Your goal:
The material beneath this line should be printed exactly, with its pictures omitted.

Dataset content:

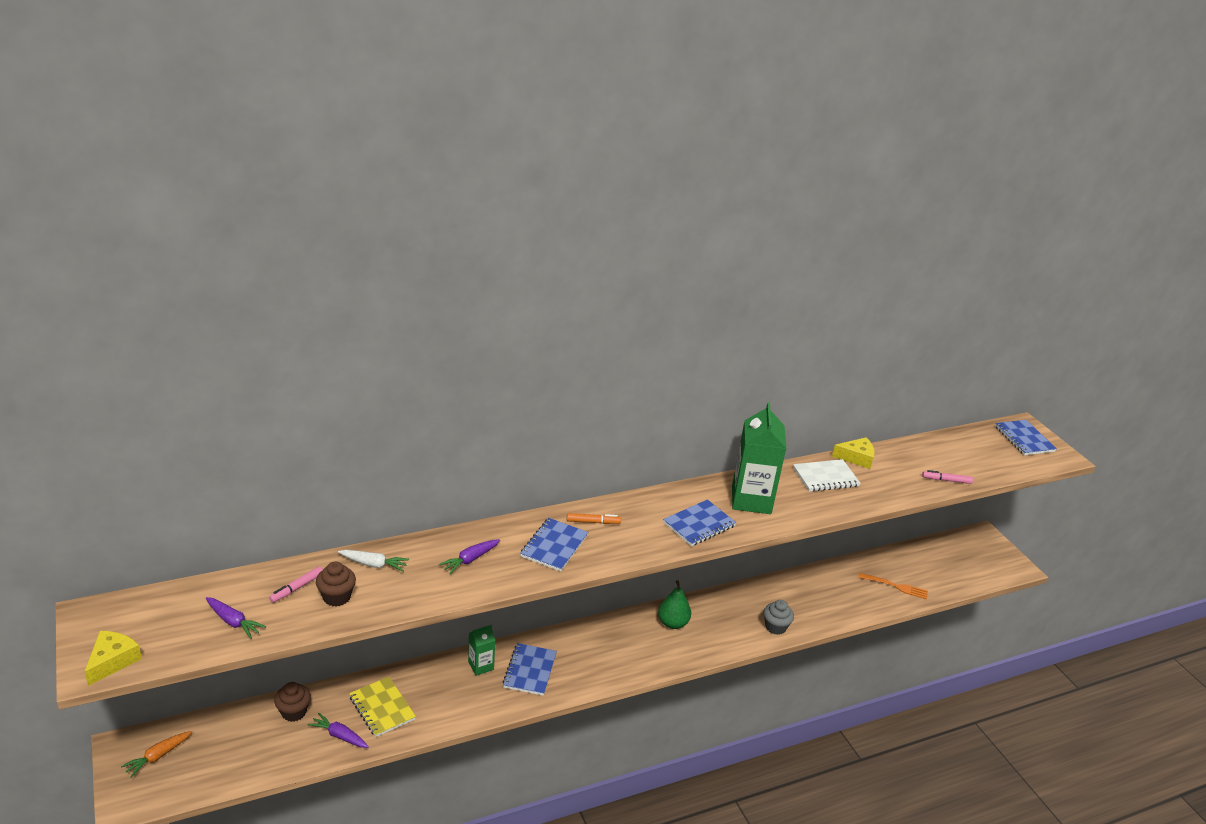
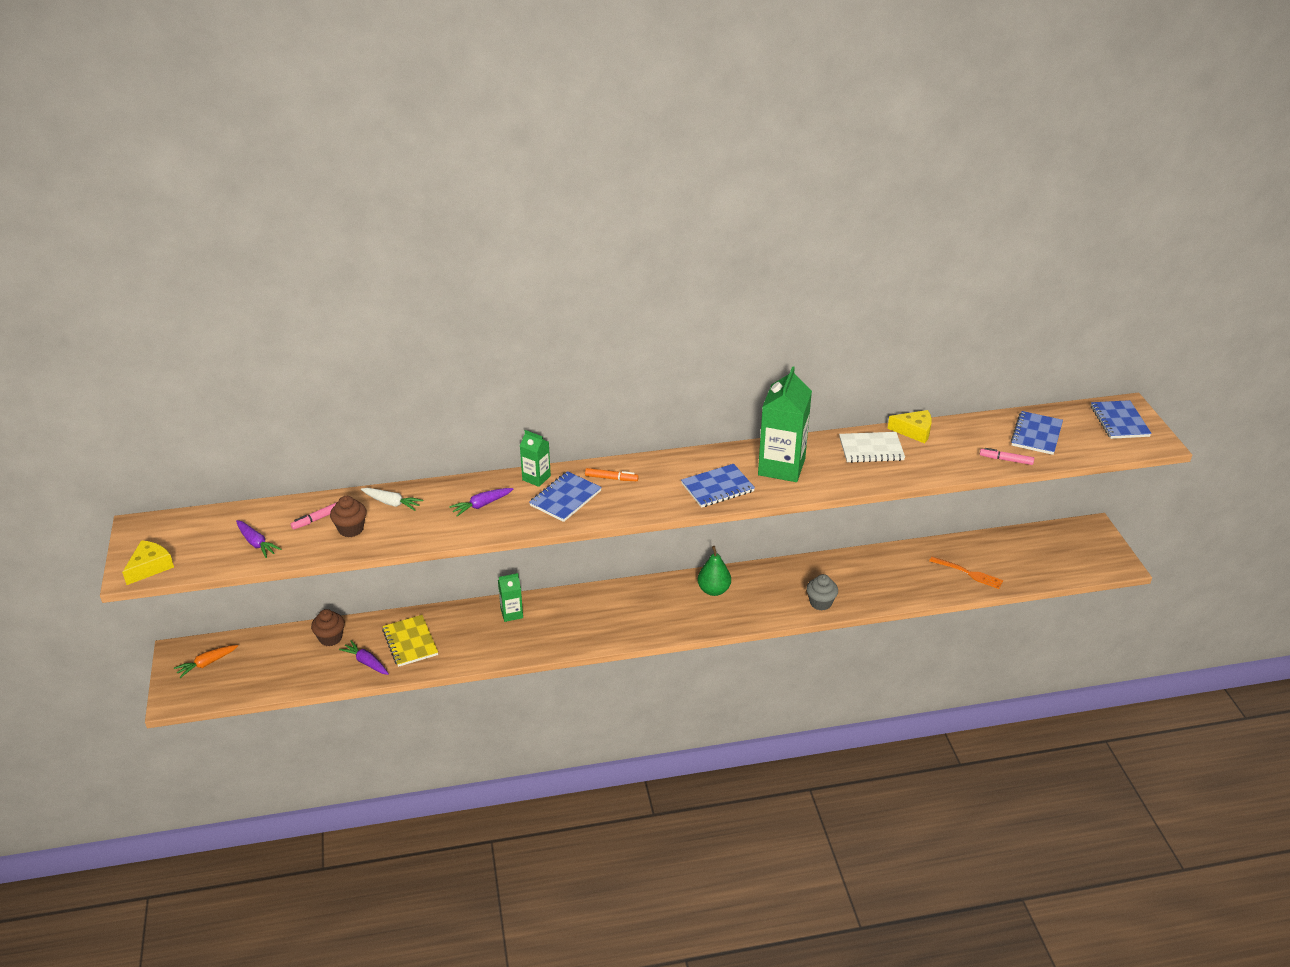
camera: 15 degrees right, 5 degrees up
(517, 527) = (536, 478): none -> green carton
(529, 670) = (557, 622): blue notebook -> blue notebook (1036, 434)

Completed task:
camera: 15 degrees right, 5 degrees up
(517, 527) = (536, 478): none -> green carton
(529, 670) = (557, 622): blue notebook -> blue notebook (1036, 434)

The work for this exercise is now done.